Exercise —
An exact transcription of all the records, free of pictures, is the expected answer.

Items from a dataset —

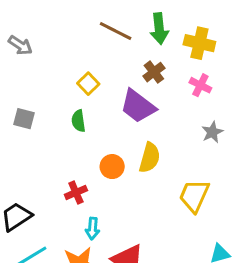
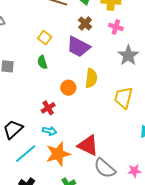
gray star: (212, 132) -> (128, 55), size x1.5
cyan arrow: (93, 229) -> (50, 131), moved, turned -72

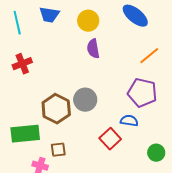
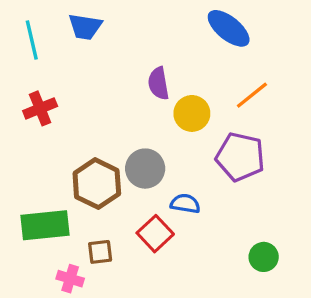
yellow circle: (88, 21) -> (192, 113), moved
blue semicircle: (129, 121) -> (185, 204), moved
red square: (110, 139) -> (155, 234), moved

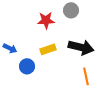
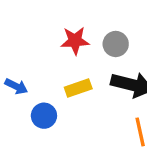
gray circle: (71, 10) -> (116, 44), moved

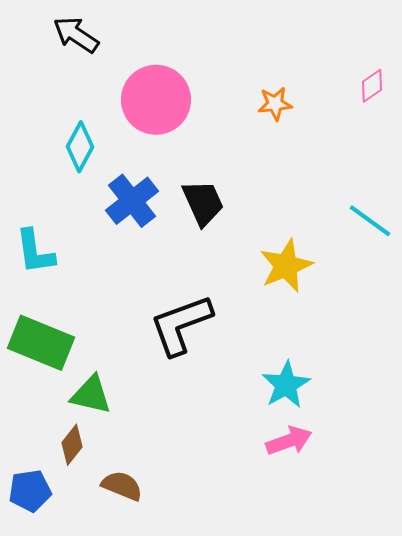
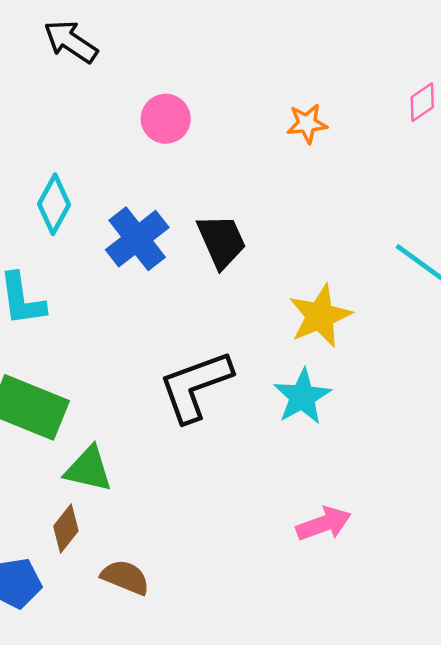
pink circle: (156, 100) -> (166, 119), size x0.6
cyan diamond: (80, 147) -> (54, 204), moved
cyan star: (286, 385) -> (302, 397), moved

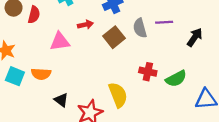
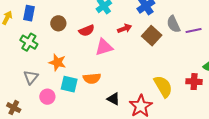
red semicircle: (34, 15) -> (87, 31), moved, turned 63
purple line: (164, 22) -> (194, 31), moved
red cross: (148, 72) -> (194, 82), moved

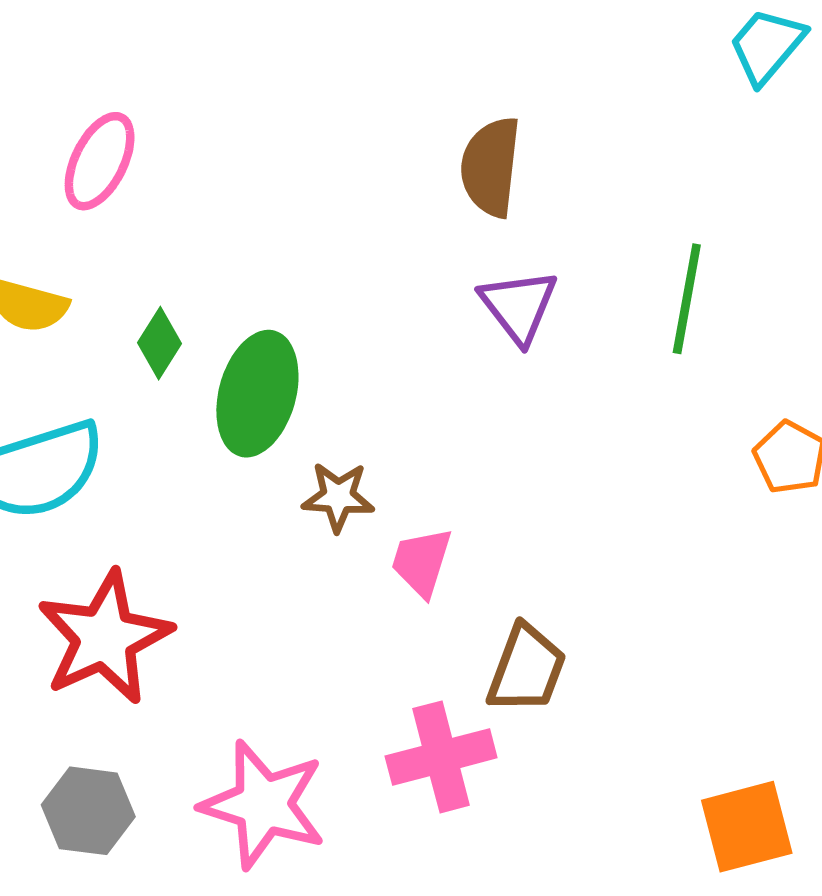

Expected answer —
gray star: (212, 132) -> (128, 55), size x1.5
cyan arrow: (93, 229) -> (50, 131), moved, turned -72

yellow circle: (88, 21) -> (192, 113), moved
blue semicircle: (129, 121) -> (185, 204), moved
red square: (110, 139) -> (155, 234), moved

gray circle: (71, 10) -> (116, 44), moved

pink circle: (156, 100) -> (166, 119), size x0.6
cyan diamond: (80, 147) -> (54, 204), moved
cyan star: (286, 385) -> (302, 397), moved

red semicircle: (34, 15) -> (87, 31), moved, turned 63
purple line: (164, 22) -> (194, 31), moved
red cross: (148, 72) -> (194, 82), moved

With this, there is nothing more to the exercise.